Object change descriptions
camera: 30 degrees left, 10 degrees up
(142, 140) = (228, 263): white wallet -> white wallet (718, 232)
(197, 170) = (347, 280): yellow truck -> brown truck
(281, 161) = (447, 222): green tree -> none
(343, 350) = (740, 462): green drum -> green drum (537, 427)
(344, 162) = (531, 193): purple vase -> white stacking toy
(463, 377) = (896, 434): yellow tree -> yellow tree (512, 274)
--
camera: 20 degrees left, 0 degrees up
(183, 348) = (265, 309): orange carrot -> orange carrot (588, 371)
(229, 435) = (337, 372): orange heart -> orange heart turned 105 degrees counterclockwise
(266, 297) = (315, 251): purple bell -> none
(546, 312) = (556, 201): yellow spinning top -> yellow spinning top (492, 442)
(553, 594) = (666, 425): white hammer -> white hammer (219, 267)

**Exercise aim:** Retype exactly the lines above, from the one with "camera: 30 degrees left, 10 degrees up" through the one with "(463, 377) = (896, 434): yellow", inclusive.

**Response to the task:**
camera: 30 degrees left, 10 degrees up
(142, 140) = (228, 263): white wallet -> white wallet (718, 232)
(197, 170) = (347, 280): yellow truck -> brown truck
(281, 161) = (447, 222): green tree -> none
(343, 350) = (740, 462): green drum -> green drum (537, 427)
(344, 162) = (531, 193): purple vase -> white stacking toy
(463, 377) = (896, 434): yellow tree -> yellow tree (512, 274)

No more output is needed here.